### COLLECTED MATERIAL
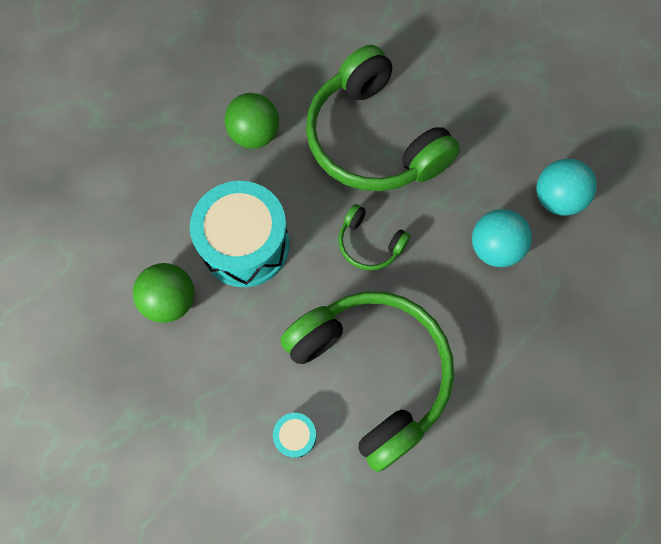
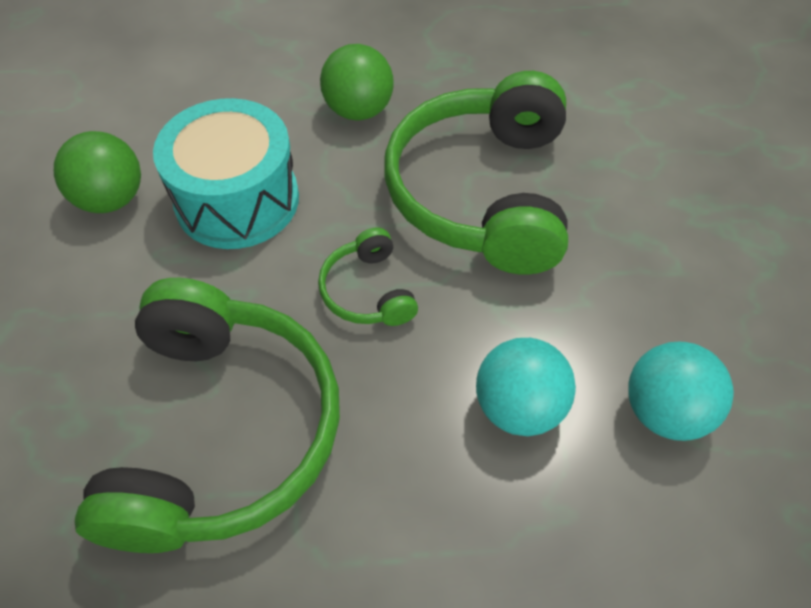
camera: 40 degrees right, 15 degrees down
(295, 436) = (67, 428): turquoise drum -> none

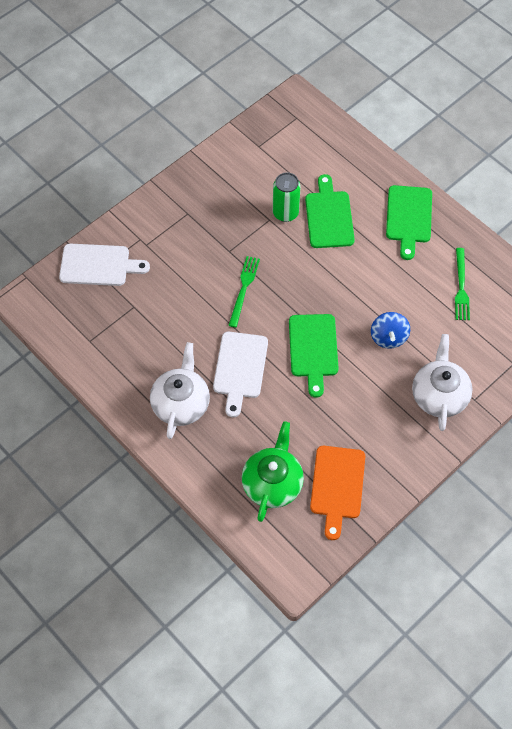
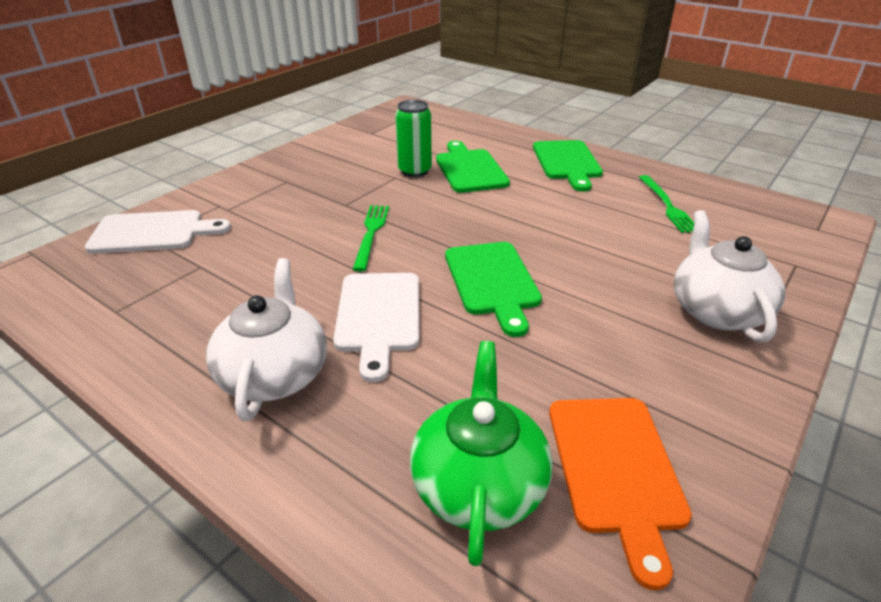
camera: 10 degrees left, 25 degrees down
(388, 337) = (599, 258): blue spinning top -> none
######
Count all lines of the data that include "camera". The answer is the number alone.

2